> **What the exercise asks**: State how many lines of the entries below hold the word "yellow"; reply with nothing but the number.
☆ ☆ ☆
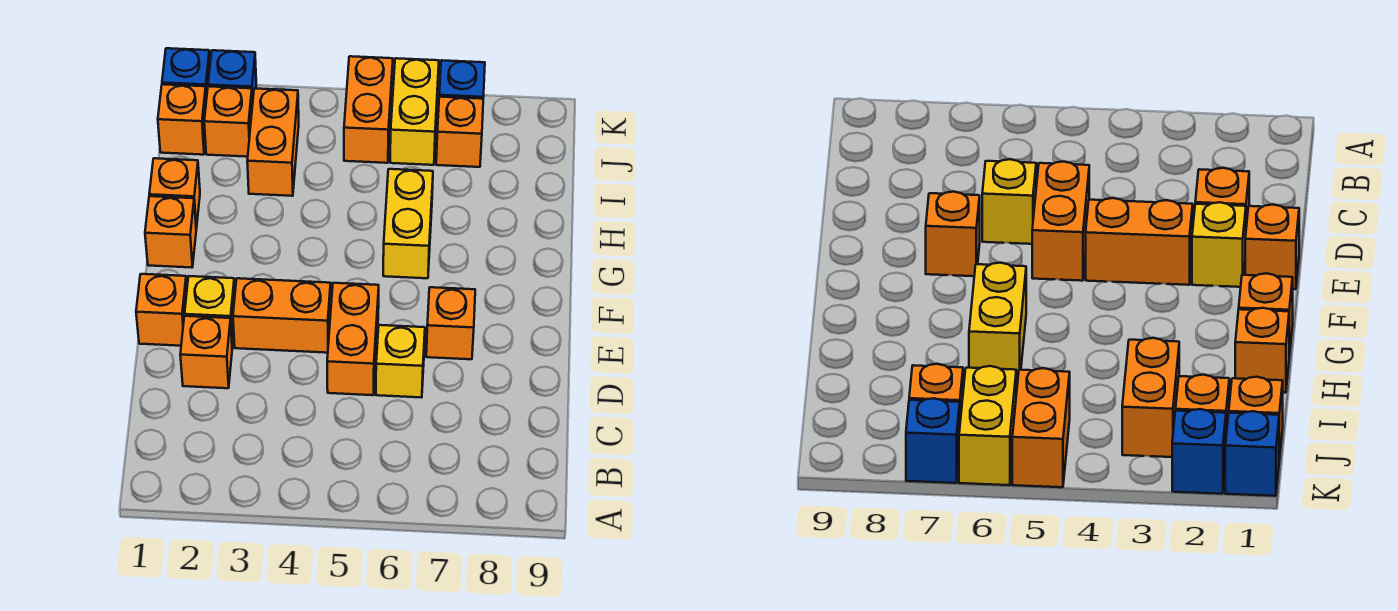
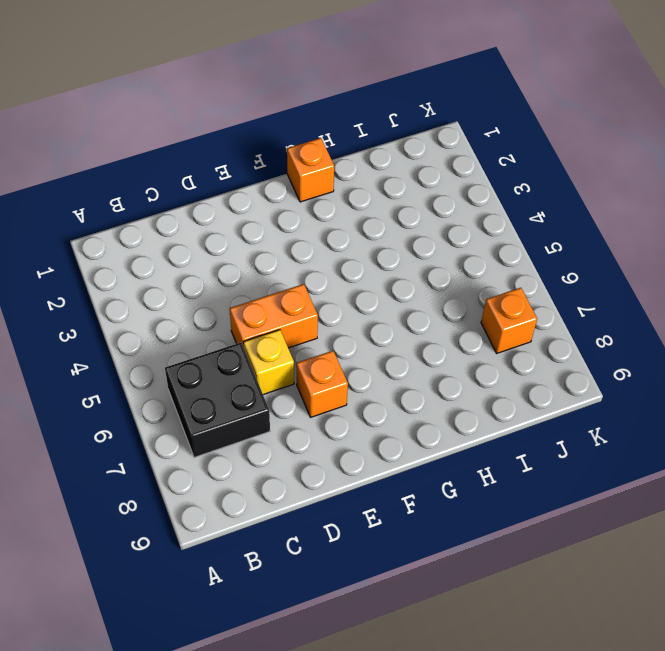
black brick B6:C7 level 1 -> none
none -> orange brick D2 level 1
none -> orange brick E1 level 1
none -> yellow brick E2 level 1

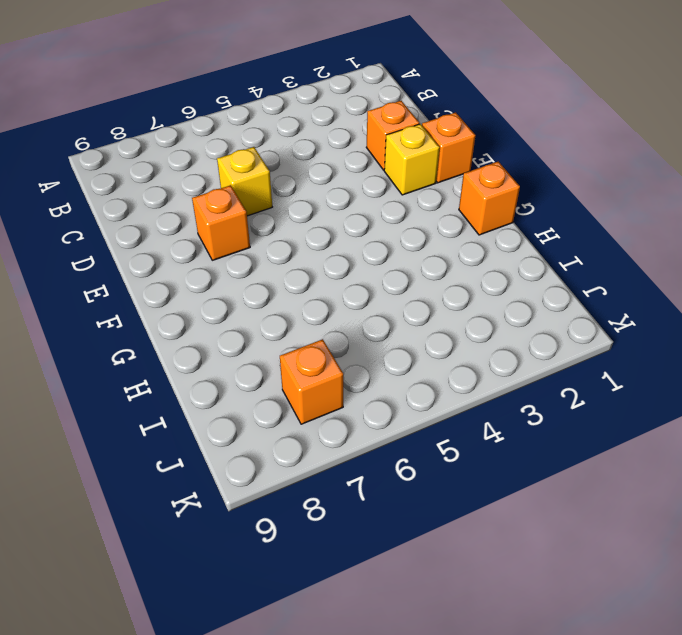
none -> orange brick D5:E5 level 1
none -> orange brick E3:E4 level 1
none -> yellow brick G6:H6 level 1

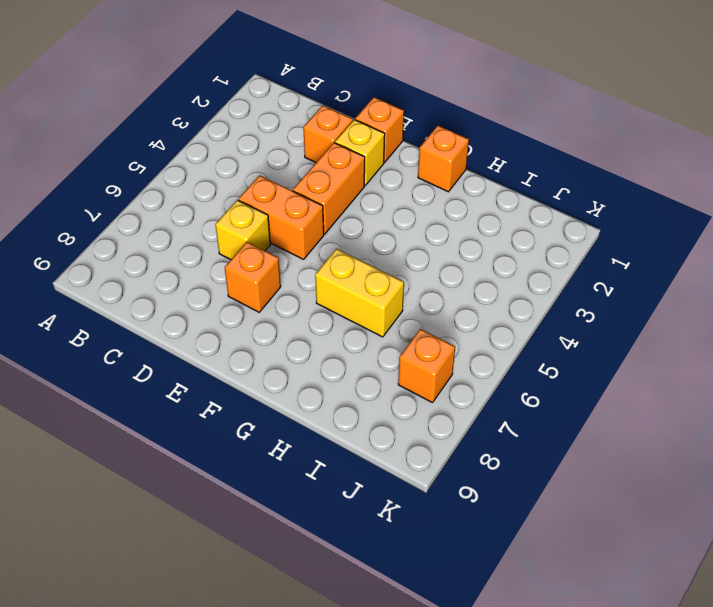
none -> orange brick H1 level 1
none -> orange brick I3:J3 level 1
none -> orange brick J1 level 1

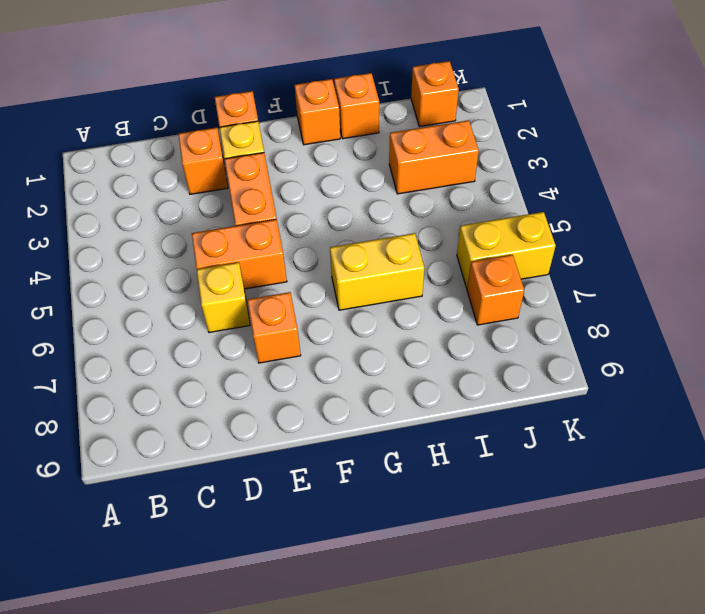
none -> orange brick J2 level 1
none -> orange brick J5:K5 level 1
none -> blue brick K1 level 1

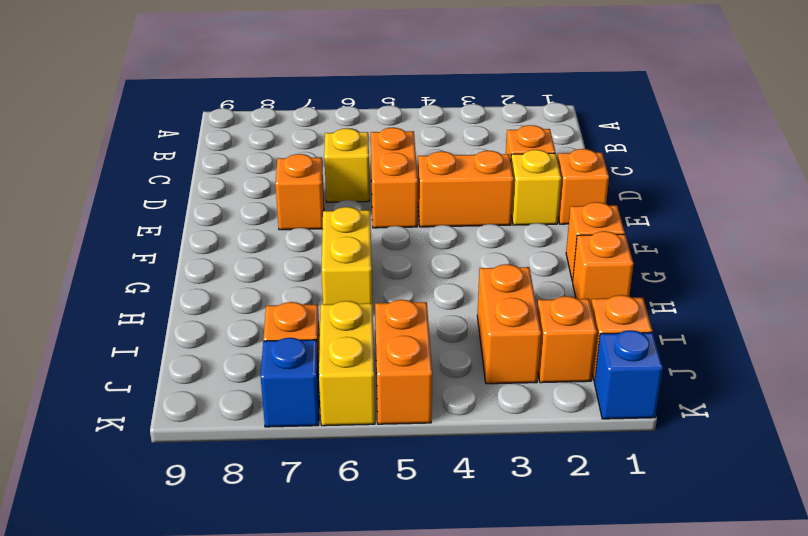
none -> blue brick K2 level 1

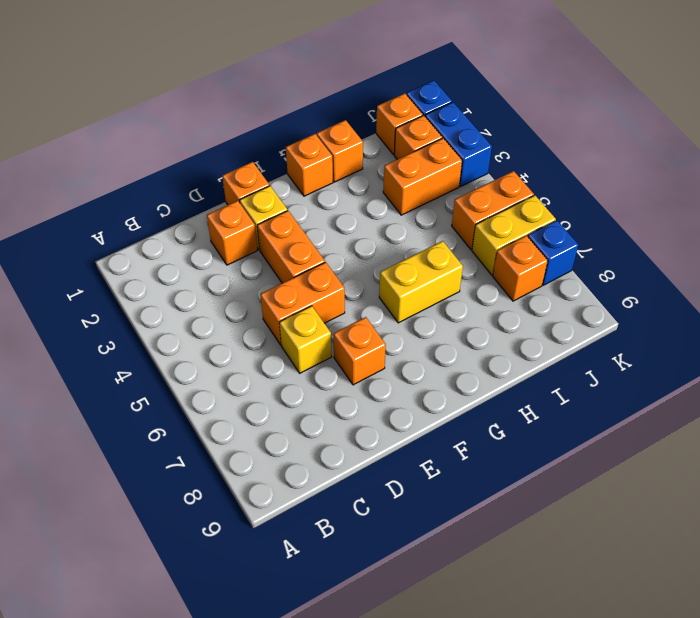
blue brick K2:K3 level 1 -> blue brick K2 level 1

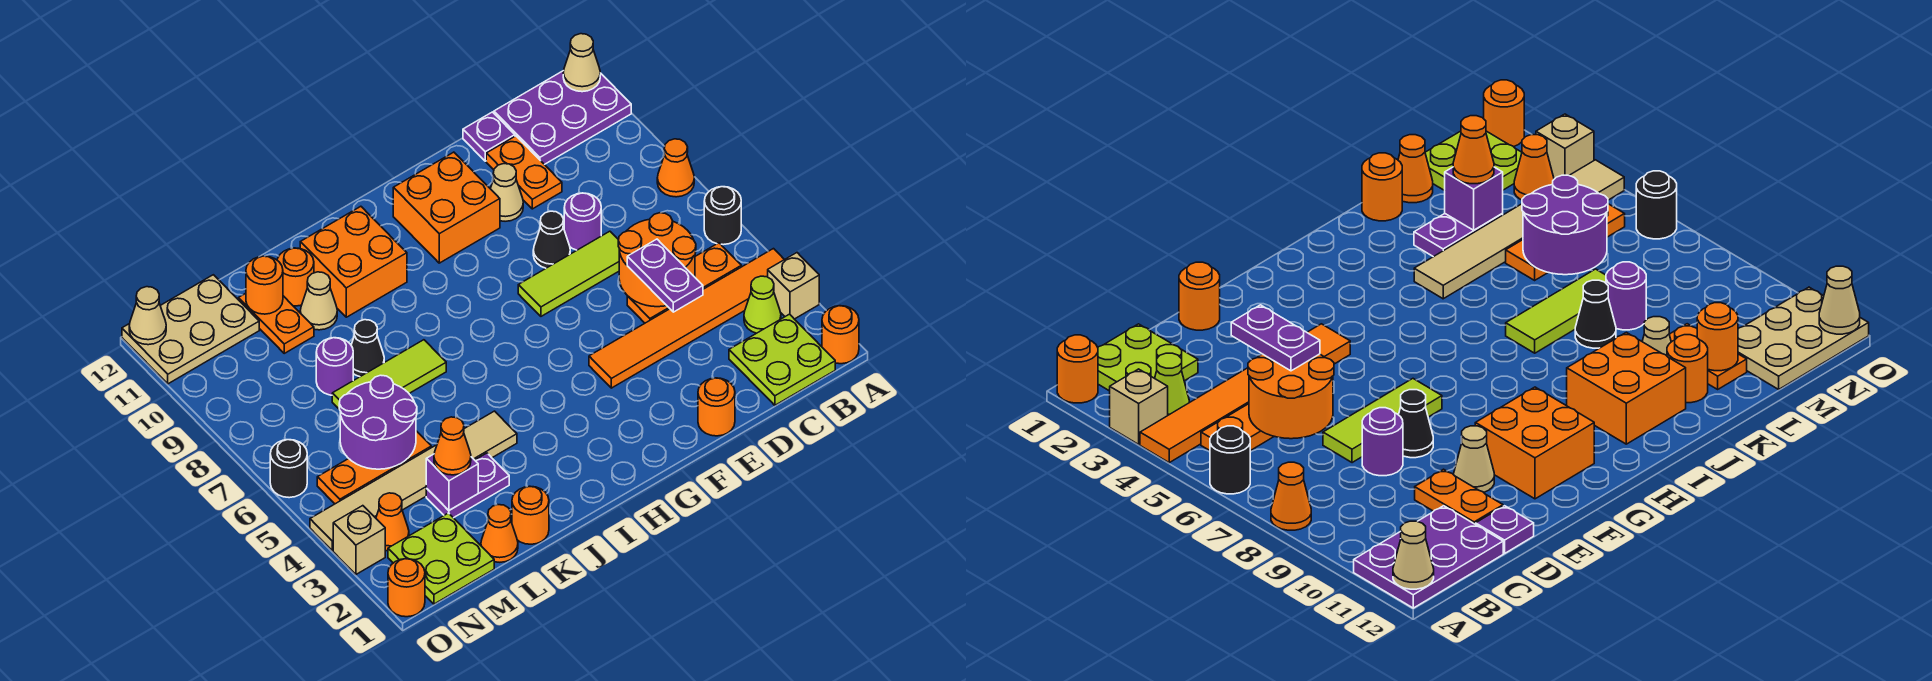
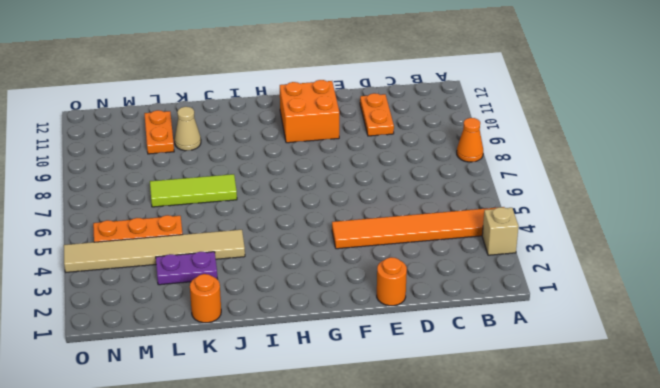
none -> orange round brick A1 level 1
none -> black round brick A6 level 1
none -> purple plate A11:C12 level 1
none -> lime plate B1:C2 level 1

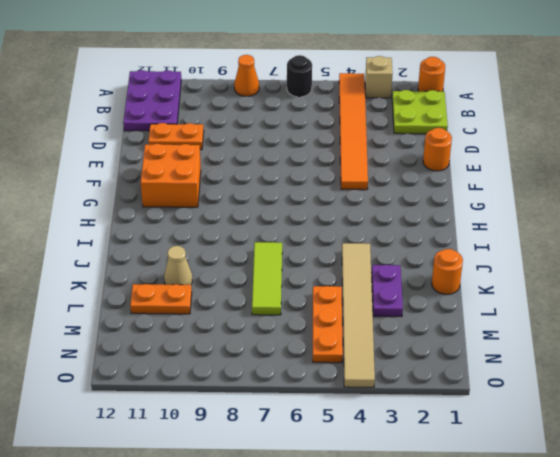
none -> lime cone B3 level 1
none -> orange plate B5:D5 level 1
none -> lime tile D7:F7 level 1
none -> purple round brick D8 level 1

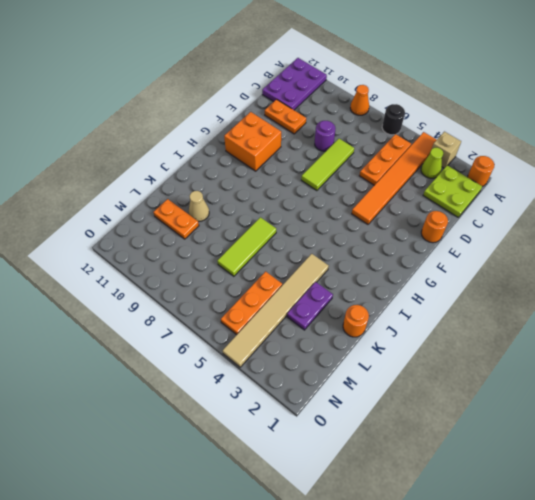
none -> purple plate D12 level 1
none -> black cone E8 level 1
none -> tan cone E10 level 1
none -> orange brick I10:J11 level 1

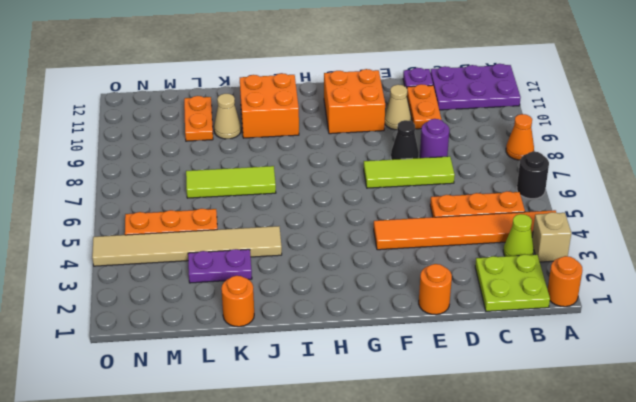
none -> black cone K8 level 1
none -> orange round brick K11 level 1
none -> orange cone L1 level 1
none -> purple round brick L8 level 1

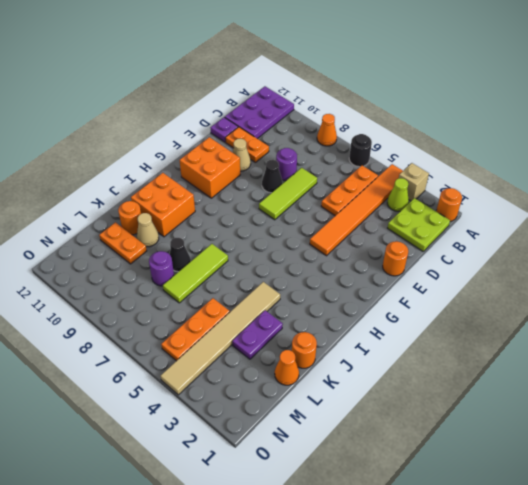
none -> lime plate M1:N2 level 1
none -> tan plate M11:O12 level 1
none -> orange cone N3 level 1
none -> orange round brick O1 level 1

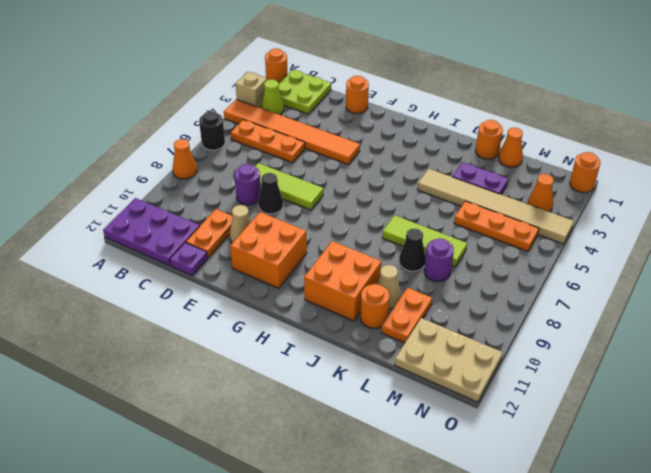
none -> lime plate M1:N2 level 1
none -> tan brick O3 level 1
none -> black round brick O6 level 1
none -> tan cone A12 level 2

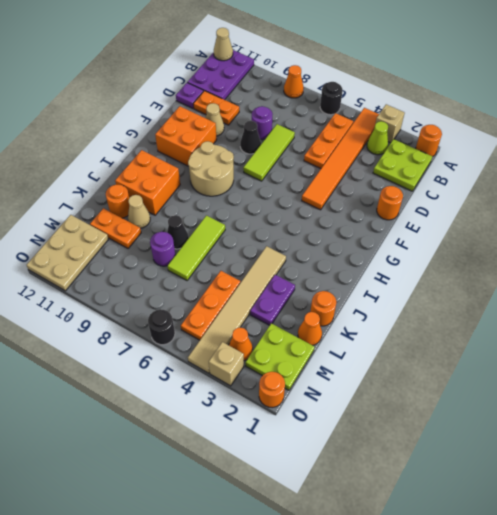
tan round brick G8:H9 level 1 -> none
none -> orange round brick C5:D6 level 2
none -> purple brick L3 level 2
none -> purple round brick L5:M6 level 2
none -> orange round brick L11 level 2

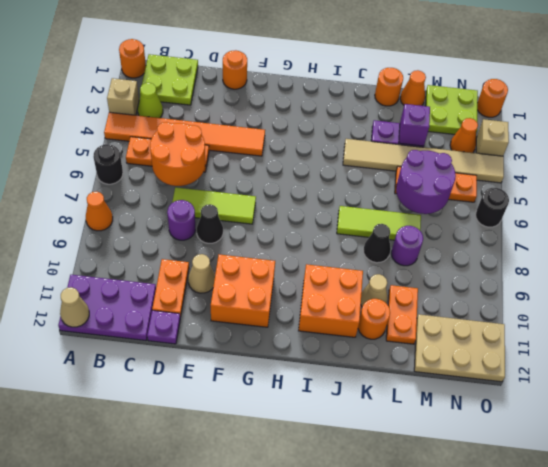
none -> orange round brick L11 level 2
none -> tan cone O12 level 2
none -> purple plate D4:D5 level 3
none -> orange cone L3 level 3

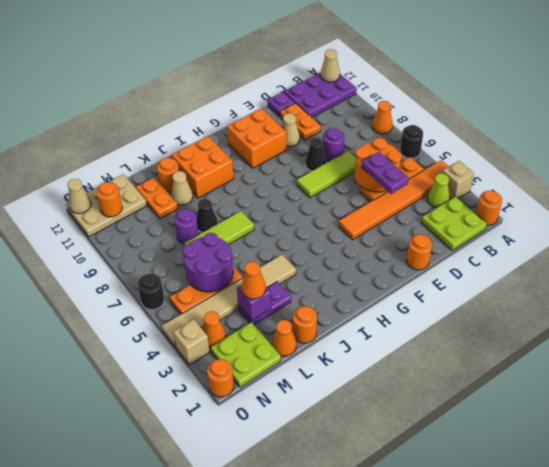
orange round brick N11 level 2 -> orange round brick L11 level 2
☆ ☆ ☆
> **Result of the task**: 2